Excerpted data Start Marker

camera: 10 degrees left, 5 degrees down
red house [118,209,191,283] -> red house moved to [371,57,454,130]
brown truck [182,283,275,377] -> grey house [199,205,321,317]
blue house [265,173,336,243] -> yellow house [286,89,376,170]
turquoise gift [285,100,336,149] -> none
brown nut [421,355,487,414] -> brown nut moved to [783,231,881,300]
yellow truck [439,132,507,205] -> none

Excerpted data End Marker
Excerpted data Start Marker

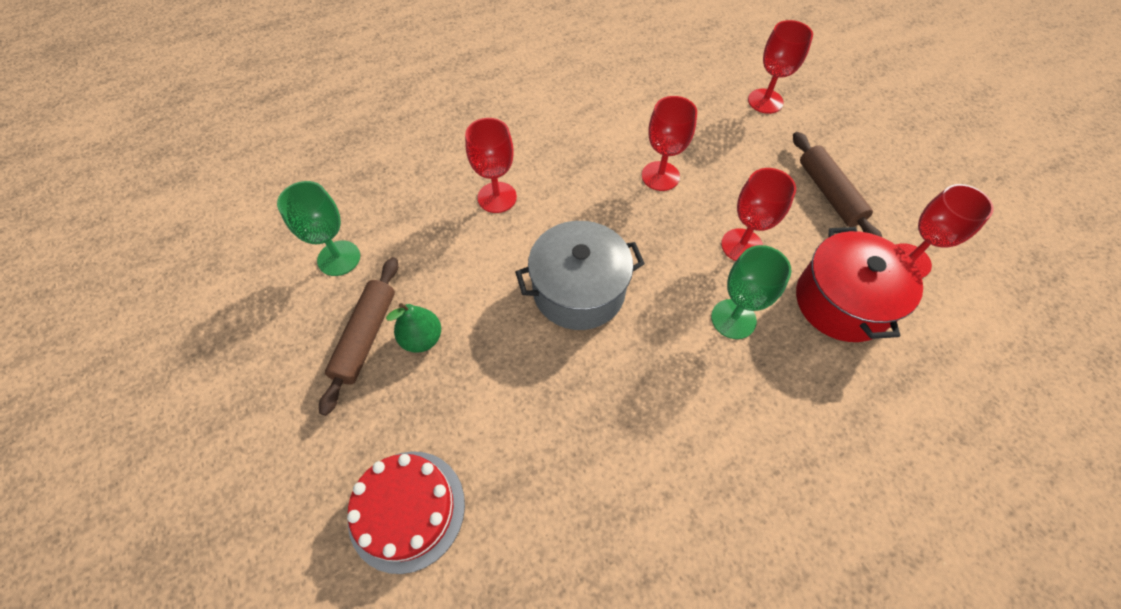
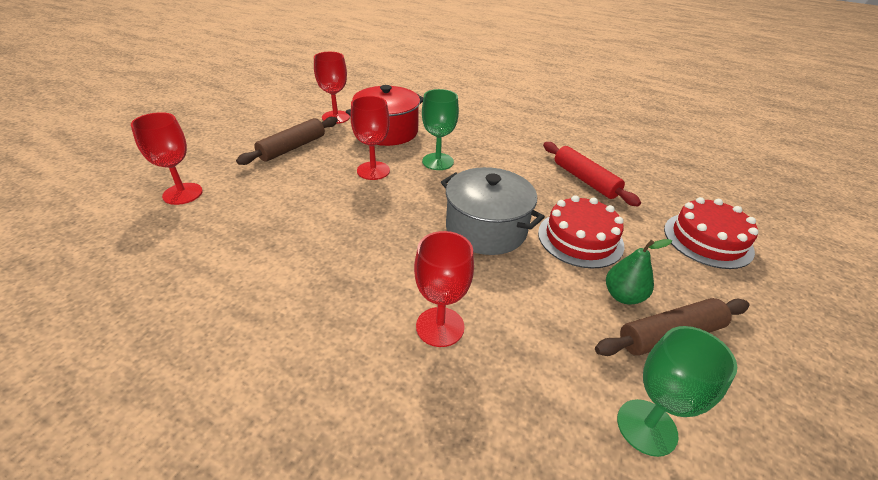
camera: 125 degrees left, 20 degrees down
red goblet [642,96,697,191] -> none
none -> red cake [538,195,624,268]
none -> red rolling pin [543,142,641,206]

Excerpted data End Marker
Excerpted data Start Marker

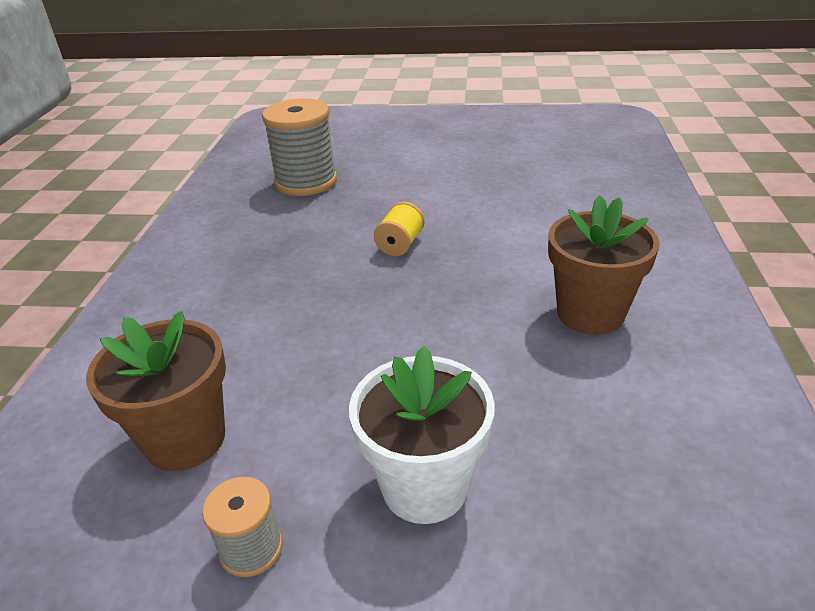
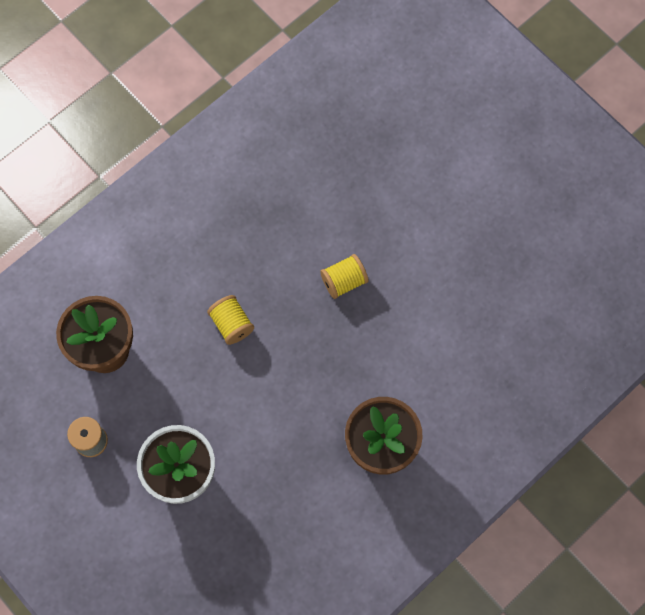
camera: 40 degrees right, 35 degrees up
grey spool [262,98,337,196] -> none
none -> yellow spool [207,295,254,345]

Excerpted data End Marker

# Problem to solve
In the listing above, locate the line containing "camera: 10 degrees left, 5 degrees down" and the line containing "yellow truck [439,132,507,205] -> none", then transcribe both and every line between them verbatim.

# Result
camera: 10 degrees left, 5 degrees down
red house [118,209,191,283] -> red house moved to [371,57,454,130]
brown truck [182,283,275,377] -> grey house [199,205,321,317]
blue house [265,173,336,243] -> yellow house [286,89,376,170]
turquoise gift [285,100,336,149] -> none
brown nut [421,355,487,414] -> brown nut moved to [783,231,881,300]
yellow truck [439,132,507,205] -> none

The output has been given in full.